(Version comparison data)
========

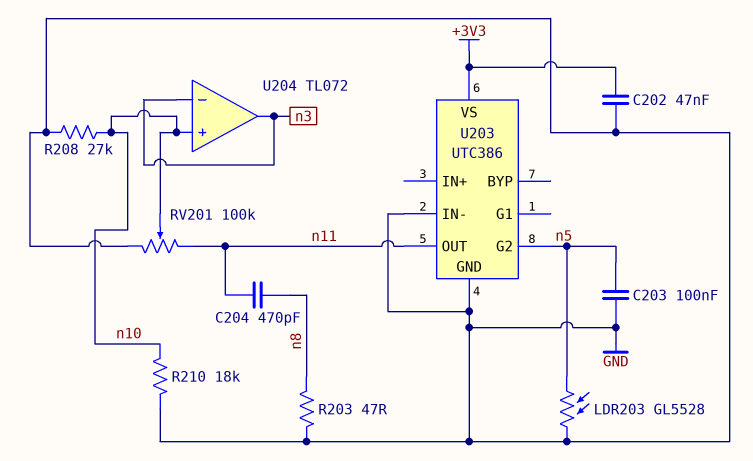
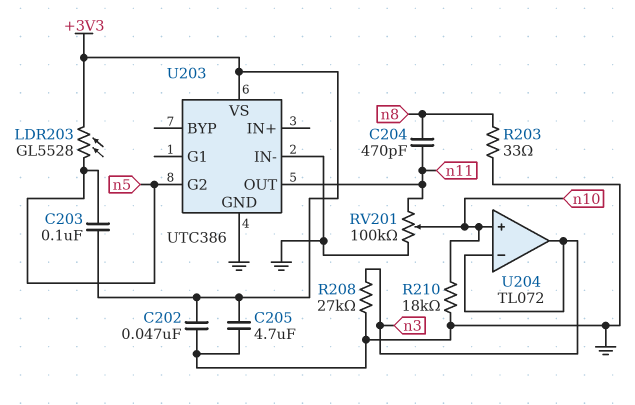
C203: 100nF (GND, n5) -> 100nF (+3V3, n5)
C205: none -> 4.7uF (+3V3, GND)
LDR203: GL5528 (GND, n5) -> GL5528 (+3V3, n5)
R203: 47 (GND, n8) -> 33 (GND, n8)
R208: 27k (GND, n10) -> 27k (GND, n3)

========

— Task details —
An exact copy of all the data above is required; omit any pictures.

— Finished exercise —
C203: 100nF (GND, n5) -> 100nF (+3V3, n5)
C205: none -> 4.7uF (+3V3, GND)
LDR203: GL5528 (GND, n5) -> GL5528 (+3V3, n5)
R203: 47 (GND, n8) -> 33 (GND, n8)
R208: 27k (GND, n10) -> 27k (GND, n3)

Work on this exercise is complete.